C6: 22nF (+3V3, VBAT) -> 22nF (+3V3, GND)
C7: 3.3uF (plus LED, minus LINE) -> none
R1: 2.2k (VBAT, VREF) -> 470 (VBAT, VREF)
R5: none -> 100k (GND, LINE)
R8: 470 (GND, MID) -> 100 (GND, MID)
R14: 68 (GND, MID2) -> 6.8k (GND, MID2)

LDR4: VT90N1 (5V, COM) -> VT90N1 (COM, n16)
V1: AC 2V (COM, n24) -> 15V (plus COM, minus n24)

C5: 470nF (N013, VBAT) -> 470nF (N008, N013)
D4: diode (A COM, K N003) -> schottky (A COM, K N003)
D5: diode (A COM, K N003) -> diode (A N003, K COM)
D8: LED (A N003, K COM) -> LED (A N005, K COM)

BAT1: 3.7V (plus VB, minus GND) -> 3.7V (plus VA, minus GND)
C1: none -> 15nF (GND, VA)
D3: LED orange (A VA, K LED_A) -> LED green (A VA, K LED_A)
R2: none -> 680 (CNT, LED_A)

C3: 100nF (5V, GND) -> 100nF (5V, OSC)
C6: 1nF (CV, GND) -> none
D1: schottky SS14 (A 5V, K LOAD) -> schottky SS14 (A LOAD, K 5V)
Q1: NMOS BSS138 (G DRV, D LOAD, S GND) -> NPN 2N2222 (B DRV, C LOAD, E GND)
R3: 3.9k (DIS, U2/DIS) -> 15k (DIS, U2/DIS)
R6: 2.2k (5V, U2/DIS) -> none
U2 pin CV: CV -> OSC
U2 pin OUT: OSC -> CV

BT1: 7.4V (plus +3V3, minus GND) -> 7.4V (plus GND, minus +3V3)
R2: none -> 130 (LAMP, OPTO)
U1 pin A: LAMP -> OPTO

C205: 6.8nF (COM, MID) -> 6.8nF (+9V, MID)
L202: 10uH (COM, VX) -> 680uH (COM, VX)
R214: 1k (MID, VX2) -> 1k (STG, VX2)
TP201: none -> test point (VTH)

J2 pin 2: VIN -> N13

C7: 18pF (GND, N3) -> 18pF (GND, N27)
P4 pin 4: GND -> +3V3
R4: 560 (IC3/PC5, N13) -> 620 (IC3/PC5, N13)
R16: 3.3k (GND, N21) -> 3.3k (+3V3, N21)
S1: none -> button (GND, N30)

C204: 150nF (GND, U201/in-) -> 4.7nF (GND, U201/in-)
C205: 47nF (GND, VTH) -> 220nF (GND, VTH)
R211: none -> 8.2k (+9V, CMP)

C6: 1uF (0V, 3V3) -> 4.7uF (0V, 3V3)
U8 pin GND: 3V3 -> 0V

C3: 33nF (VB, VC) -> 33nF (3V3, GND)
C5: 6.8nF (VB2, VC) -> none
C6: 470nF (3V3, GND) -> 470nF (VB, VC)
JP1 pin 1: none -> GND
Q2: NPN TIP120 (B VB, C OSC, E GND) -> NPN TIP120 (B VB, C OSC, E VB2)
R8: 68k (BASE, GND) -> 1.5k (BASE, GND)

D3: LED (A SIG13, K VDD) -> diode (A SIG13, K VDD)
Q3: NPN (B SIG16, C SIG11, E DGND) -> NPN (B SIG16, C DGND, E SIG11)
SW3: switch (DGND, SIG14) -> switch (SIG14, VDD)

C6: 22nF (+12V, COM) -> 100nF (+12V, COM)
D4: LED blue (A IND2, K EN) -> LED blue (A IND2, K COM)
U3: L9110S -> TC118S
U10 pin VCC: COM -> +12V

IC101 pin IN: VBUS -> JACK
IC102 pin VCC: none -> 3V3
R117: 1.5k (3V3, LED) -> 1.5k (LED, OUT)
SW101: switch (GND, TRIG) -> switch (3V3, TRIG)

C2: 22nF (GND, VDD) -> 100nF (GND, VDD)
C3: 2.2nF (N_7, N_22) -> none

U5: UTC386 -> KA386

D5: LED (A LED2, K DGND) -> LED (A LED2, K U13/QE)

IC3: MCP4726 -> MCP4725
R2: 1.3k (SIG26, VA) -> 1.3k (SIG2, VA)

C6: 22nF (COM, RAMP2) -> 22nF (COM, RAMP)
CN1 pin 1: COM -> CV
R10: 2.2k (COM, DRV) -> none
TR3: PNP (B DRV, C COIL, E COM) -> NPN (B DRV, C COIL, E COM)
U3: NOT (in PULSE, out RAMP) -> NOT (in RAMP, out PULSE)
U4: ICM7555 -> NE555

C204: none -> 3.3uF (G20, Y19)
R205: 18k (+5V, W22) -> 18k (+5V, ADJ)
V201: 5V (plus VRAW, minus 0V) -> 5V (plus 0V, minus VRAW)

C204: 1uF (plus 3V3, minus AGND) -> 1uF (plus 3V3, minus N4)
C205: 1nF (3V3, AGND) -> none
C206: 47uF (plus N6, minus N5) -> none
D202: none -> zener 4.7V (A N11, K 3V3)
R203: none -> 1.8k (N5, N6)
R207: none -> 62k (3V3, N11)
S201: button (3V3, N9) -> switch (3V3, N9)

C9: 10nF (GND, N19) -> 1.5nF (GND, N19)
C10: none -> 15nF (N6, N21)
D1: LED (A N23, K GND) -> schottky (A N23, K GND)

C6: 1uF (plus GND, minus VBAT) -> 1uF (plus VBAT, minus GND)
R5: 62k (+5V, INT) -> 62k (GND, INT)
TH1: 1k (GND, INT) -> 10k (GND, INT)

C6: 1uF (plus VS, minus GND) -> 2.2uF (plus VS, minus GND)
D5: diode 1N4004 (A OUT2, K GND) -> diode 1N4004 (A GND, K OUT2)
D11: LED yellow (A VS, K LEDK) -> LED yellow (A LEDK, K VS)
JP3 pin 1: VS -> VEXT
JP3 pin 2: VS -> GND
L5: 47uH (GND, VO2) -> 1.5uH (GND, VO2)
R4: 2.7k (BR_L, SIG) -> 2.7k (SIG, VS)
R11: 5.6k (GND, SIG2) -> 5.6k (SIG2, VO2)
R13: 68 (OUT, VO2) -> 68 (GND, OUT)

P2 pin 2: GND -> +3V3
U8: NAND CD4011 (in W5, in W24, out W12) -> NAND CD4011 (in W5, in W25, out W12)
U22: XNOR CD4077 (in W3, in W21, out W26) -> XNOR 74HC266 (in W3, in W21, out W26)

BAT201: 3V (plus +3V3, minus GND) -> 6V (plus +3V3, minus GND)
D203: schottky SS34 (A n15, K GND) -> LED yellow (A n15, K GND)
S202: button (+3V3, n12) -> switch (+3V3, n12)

|---|

* **What to produce**
Lines from the one with "BAT201: 3V (plus" through the last line above must be printed exactly; no other line is to appear.

* **Worked solution**
BAT201: 3V (plus +3V3, minus GND) -> 6V (plus +3V3, minus GND)
D203: schottky SS34 (A n15, K GND) -> LED yellow (A n15, K GND)
S202: button (+3V3, n12) -> switch (+3V3, n12)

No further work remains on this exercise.